• Work item:
Read the records below and copy each line that contains "bottom".

[Before-and-after object lists]
= Beginning of Section =

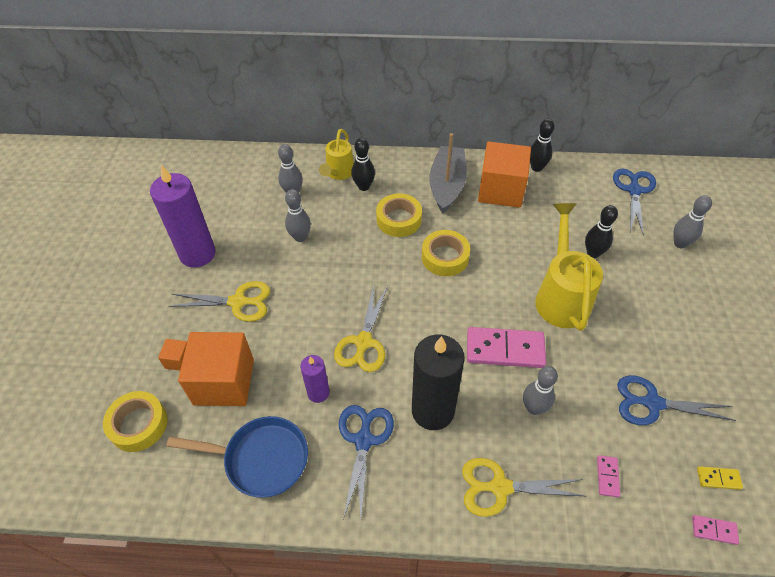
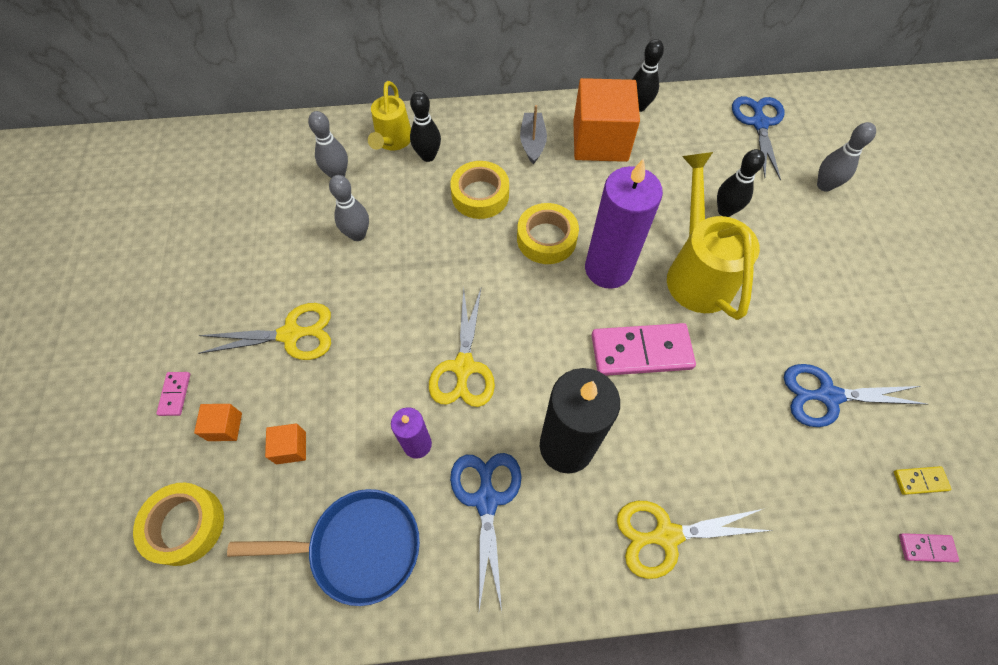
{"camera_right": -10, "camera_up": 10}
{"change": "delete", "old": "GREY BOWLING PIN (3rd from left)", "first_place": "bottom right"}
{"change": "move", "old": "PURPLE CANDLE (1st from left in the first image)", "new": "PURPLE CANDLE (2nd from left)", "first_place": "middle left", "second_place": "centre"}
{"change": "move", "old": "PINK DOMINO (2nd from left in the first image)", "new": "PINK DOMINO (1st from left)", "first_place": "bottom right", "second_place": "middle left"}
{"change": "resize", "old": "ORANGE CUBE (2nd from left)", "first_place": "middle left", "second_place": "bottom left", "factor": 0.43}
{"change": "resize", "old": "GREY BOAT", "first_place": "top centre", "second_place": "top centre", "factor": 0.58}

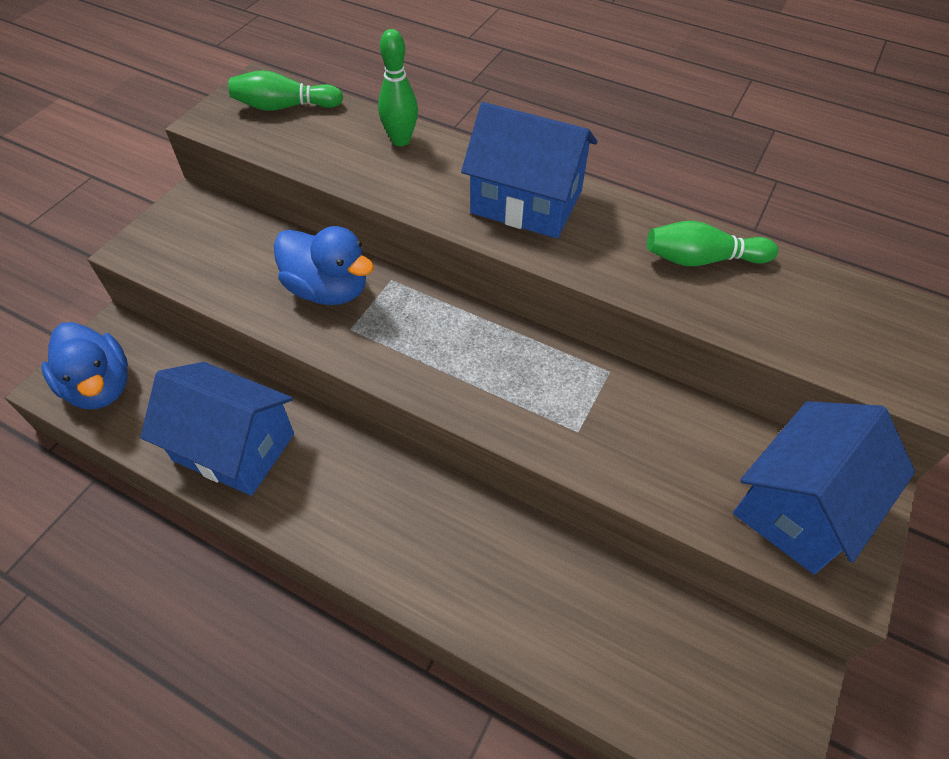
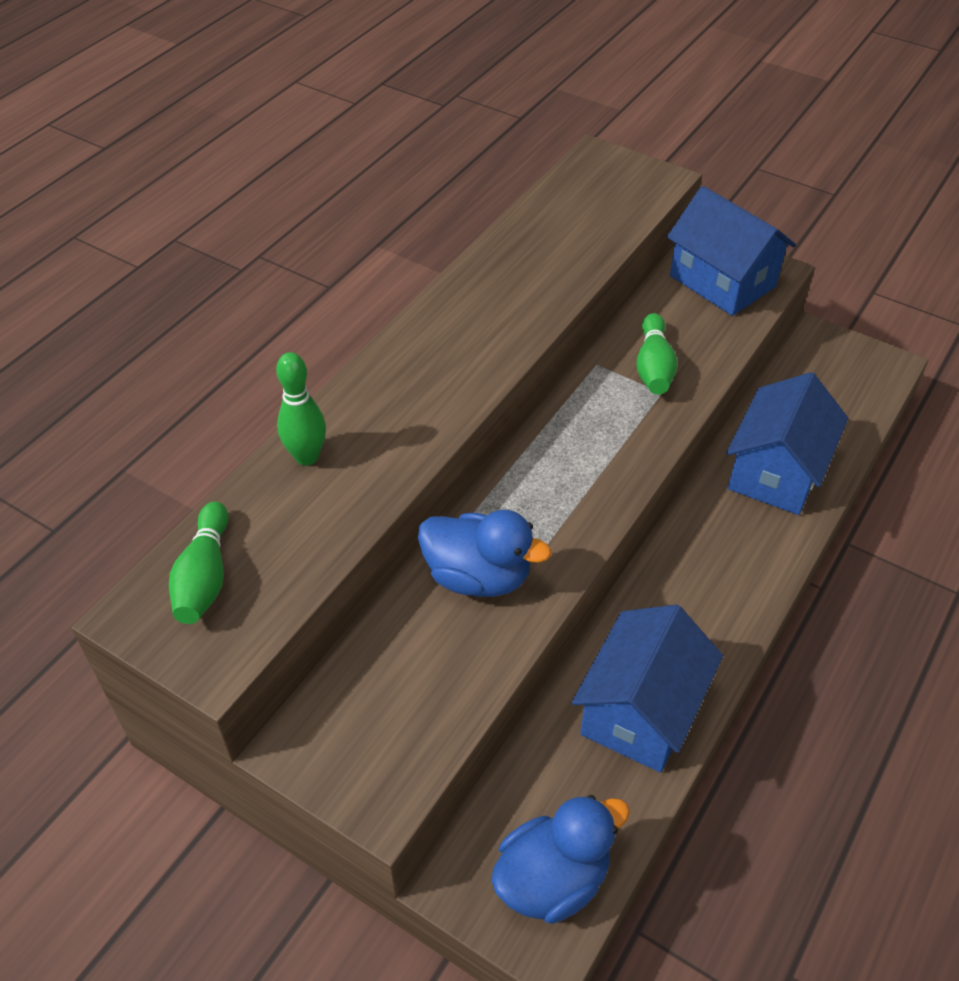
{"camera_right": -85, "camera_up": -5}
{"change": "move", "old": "BLUE HOUSE (2nd from left in the first image)", "new": "BLUE HOUSE (3rd from left)", "first_place": "top centre", "second_place": "middle right"}
{"change": "move", "old": "GREEN BOWLING PIN (3rd from left)", "first_place": "top right", "second_place": "middle right"}
{"change": "rotate", "old": "BLUE DUCK (2nd from left in the first image)", "first_place": "centre", "second_place": "centre", "degrees": 75}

= End of Section =

• Written answer:
{"change": "delete", "old": "GREY BOWLING PIN (3rd from left)", "first_place": "bottom right"}
{"change": "move", "old": "PINK DOMINO (2nd from left in the first image)", "new": "PINK DOMINO (1st from left)", "first_place": "bottom right", "second_place": "middle left"}
{"change": "resize", "old": "ORANGE CUBE (2nd from left)", "first_place": "middle left", "second_place": "bottom left", "factor": 0.43}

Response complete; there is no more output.